Exercise instructions:
Please retype the material from its first line through the line containing "monetary (531, 339)", both included, without changing a single character.

[Records from a data source]
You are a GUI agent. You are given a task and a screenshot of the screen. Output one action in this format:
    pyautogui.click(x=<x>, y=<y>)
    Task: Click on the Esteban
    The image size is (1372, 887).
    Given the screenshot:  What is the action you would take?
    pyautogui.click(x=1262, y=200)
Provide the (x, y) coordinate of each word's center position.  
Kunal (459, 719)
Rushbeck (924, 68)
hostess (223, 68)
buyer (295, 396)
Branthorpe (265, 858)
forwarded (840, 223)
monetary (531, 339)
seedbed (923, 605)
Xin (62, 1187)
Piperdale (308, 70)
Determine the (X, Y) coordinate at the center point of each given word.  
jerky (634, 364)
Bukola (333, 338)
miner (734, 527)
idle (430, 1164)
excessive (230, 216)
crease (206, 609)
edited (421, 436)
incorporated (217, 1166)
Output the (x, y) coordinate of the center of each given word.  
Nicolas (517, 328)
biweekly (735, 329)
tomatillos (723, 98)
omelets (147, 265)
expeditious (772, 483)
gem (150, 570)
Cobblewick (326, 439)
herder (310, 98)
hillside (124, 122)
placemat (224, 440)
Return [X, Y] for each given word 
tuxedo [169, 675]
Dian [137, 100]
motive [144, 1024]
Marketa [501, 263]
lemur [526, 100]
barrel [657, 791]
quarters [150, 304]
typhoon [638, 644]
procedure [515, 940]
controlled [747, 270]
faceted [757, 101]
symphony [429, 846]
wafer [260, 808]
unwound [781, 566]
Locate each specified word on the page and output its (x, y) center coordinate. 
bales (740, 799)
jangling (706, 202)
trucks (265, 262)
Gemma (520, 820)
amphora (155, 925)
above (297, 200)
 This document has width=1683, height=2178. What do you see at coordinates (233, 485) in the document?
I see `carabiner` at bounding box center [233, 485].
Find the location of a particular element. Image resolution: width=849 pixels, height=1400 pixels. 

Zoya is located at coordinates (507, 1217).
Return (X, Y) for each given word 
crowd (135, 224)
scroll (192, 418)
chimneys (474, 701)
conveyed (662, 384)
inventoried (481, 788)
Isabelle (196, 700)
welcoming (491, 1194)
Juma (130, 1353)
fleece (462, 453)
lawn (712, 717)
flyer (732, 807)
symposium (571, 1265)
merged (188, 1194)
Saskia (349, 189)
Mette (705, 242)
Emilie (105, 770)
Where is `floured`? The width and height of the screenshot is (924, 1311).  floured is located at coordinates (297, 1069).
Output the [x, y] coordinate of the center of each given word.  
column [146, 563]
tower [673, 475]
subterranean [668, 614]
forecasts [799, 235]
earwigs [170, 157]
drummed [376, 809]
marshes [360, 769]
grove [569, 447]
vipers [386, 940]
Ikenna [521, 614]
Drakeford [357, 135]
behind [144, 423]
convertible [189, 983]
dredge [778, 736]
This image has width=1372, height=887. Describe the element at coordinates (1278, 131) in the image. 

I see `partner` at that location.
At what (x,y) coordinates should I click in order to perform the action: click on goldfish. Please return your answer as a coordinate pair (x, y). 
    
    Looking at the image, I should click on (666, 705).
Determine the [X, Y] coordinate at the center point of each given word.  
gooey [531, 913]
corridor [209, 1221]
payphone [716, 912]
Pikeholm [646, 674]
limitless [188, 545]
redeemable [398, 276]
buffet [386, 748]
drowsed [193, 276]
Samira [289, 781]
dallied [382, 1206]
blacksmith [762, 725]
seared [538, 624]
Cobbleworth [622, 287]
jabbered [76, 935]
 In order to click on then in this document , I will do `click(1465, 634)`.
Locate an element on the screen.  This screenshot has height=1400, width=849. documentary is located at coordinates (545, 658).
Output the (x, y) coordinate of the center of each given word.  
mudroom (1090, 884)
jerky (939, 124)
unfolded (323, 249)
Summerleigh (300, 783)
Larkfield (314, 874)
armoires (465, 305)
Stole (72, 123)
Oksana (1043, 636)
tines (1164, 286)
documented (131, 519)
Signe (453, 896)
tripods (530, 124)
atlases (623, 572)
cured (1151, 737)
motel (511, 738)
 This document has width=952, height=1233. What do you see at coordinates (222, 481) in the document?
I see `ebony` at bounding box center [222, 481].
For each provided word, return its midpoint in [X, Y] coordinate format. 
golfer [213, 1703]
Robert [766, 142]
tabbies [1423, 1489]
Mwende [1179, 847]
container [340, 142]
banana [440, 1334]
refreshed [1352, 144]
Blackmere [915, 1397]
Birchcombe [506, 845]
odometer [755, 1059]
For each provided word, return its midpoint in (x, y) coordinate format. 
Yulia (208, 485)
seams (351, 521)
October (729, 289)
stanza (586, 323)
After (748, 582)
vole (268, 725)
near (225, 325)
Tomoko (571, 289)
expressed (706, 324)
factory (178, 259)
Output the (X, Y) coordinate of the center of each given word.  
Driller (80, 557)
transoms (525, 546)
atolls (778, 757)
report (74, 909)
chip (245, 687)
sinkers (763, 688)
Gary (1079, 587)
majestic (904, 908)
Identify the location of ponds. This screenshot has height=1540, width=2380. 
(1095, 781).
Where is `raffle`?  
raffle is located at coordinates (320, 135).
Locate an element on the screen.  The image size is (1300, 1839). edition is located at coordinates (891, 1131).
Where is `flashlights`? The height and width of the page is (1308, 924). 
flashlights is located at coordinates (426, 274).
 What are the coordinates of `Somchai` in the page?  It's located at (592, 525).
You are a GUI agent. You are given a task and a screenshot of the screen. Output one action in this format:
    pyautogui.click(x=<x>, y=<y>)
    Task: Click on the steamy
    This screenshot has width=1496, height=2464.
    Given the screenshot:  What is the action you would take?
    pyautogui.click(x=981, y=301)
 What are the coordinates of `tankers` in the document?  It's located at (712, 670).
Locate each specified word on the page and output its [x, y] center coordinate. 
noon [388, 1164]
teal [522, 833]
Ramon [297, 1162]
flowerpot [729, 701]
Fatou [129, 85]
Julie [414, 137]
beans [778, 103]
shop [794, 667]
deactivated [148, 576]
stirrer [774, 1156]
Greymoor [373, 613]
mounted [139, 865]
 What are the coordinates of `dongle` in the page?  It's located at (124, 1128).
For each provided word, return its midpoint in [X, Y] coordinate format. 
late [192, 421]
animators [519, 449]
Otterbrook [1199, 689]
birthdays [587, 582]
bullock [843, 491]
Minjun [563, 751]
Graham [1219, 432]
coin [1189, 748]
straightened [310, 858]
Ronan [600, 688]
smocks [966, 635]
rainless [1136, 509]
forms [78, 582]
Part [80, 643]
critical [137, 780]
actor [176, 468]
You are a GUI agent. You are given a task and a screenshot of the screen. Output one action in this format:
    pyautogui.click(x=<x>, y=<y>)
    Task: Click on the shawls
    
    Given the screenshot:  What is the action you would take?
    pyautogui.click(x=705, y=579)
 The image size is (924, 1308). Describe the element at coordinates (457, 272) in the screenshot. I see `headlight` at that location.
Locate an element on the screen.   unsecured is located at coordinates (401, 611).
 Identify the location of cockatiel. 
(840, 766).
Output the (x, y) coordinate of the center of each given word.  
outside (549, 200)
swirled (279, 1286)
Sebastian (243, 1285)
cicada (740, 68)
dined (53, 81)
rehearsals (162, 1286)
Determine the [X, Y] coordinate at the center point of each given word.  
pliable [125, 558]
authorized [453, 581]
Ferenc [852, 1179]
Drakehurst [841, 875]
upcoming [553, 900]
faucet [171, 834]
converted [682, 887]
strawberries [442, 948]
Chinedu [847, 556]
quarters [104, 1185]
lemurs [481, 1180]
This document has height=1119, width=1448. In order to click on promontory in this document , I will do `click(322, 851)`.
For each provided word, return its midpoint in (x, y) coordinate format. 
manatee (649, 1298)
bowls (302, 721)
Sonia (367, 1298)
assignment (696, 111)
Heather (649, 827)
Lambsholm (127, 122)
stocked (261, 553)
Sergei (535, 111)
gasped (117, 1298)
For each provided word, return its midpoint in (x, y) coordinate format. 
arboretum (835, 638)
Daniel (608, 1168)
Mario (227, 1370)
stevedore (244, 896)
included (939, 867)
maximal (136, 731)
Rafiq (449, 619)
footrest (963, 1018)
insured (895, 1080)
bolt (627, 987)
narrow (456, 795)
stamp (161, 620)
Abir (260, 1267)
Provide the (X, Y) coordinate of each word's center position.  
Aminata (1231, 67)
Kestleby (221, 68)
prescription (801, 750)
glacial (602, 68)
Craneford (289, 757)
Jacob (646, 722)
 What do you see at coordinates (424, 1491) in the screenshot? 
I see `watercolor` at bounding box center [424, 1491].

Reply:
You are a GUI agent. You are given a task and a screenshot of the screen. Output one action in this format:
    pyautogui.click(x=<x>, y=<y>)
    Task: Click on the Esteban
    The image size is (1372, 887).
    Given the screenshot:  What is the action you would take?
    pyautogui.click(x=1262, y=200)
Provide the (x, y) coordinate of each word's center position.  
Kunal (459, 719)
Rushbeck (924, 68)
hostess (223, 68)
buyer (295, 396)
Branthorpe (265, 858)
forwarded (840, 223)
monetary (531, 339)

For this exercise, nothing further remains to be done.